◆ Work to be completed ◆
Please report how many lines of the following entries hold the word "VCTRL", giving the number alone.

Records provided Block Start

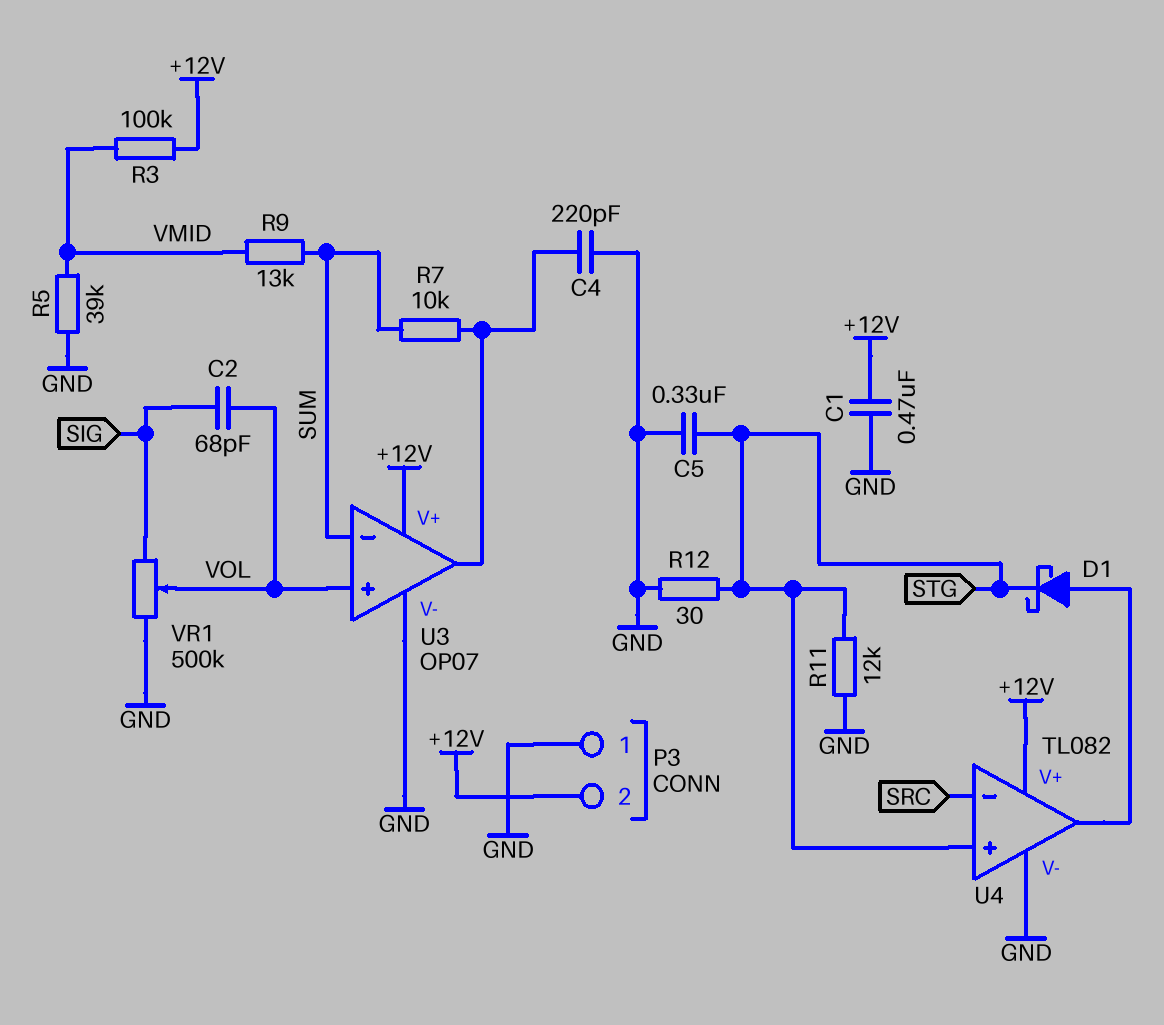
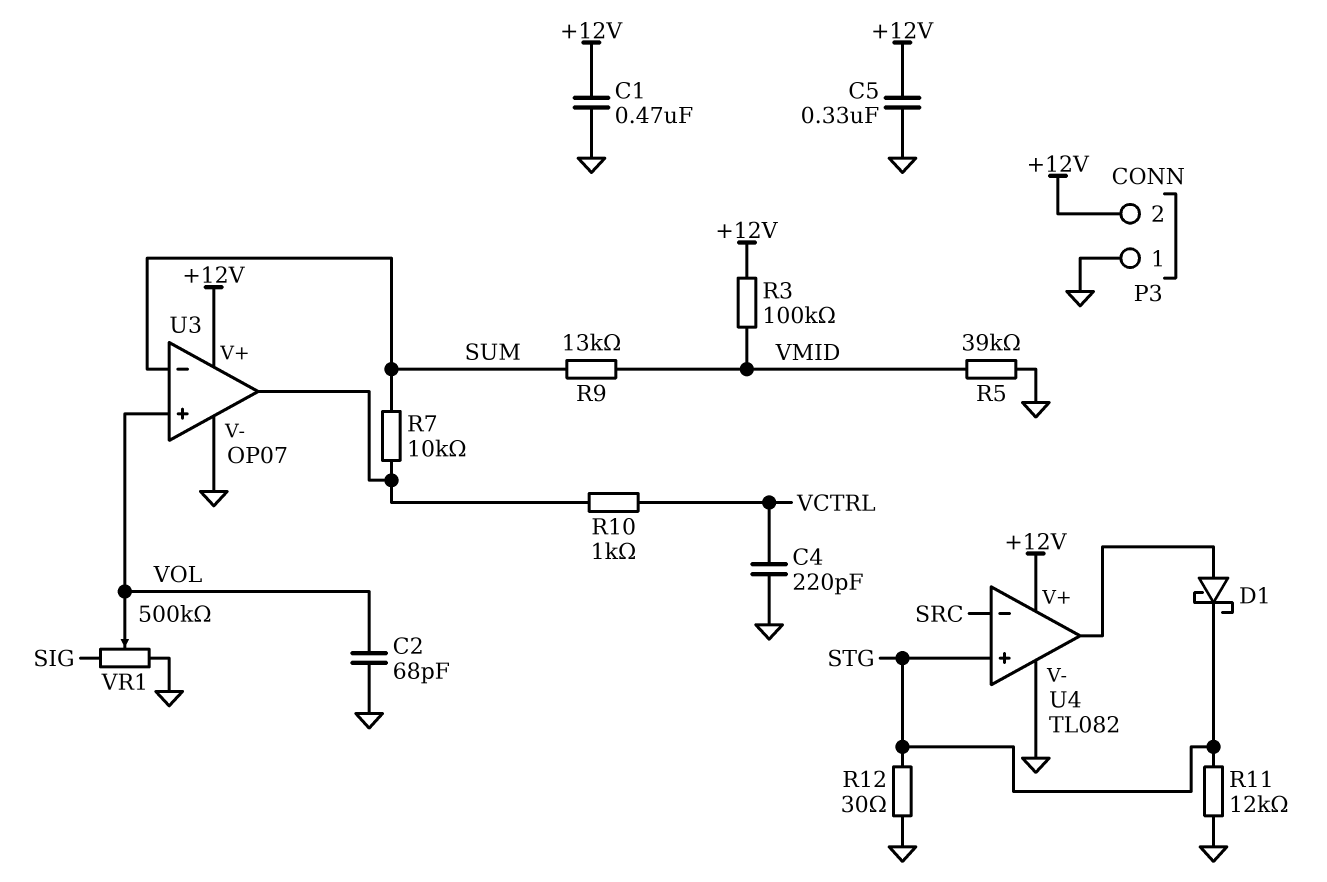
C2: 68pF (SIG, VOL) -> 68pF (GND, VOL)
C4: 220pF (GND, U3/out) -> 220pF (GND, VCTRL)
C5: 330nF (GND, STG) -> 330nF (+12V, GND)
R10: none -> 1k (U3/out, VCTRL)

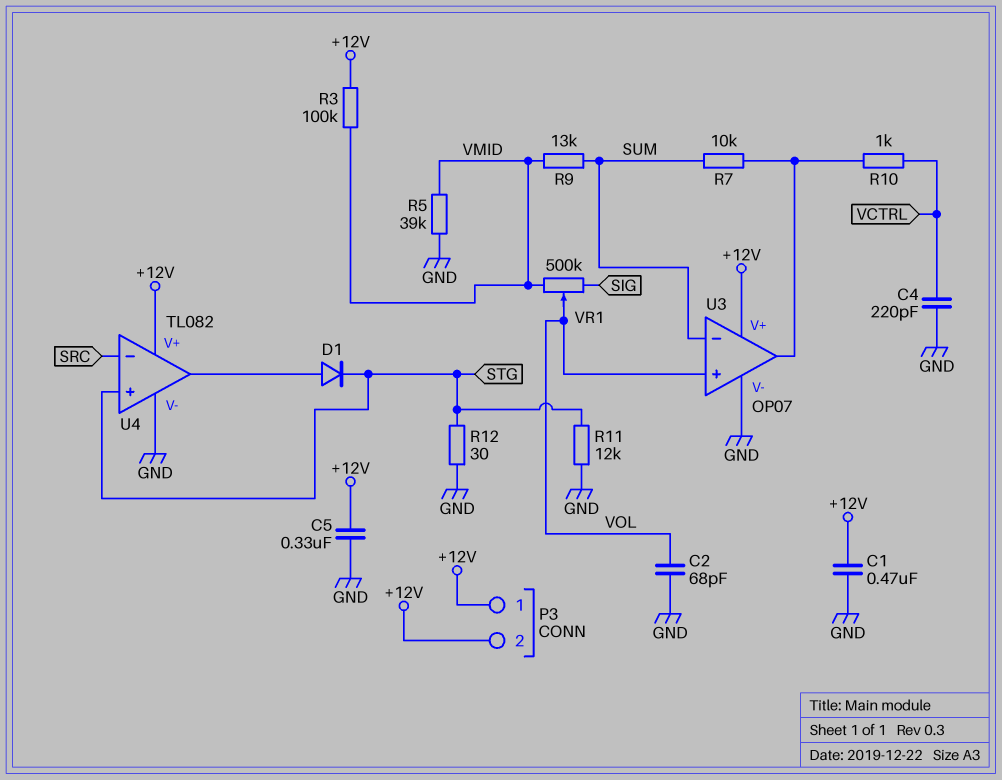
D1: schottky (A U4/out, K STG) -> diode (A U4/out, K STG)
P3 pin 1: GND -> +12V
VR1: 500k (GND, SIG, wiper VOL) -> 500k (SIG, VMID, wiper VOL)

Records provided Block End

◆ Task answer ◆
2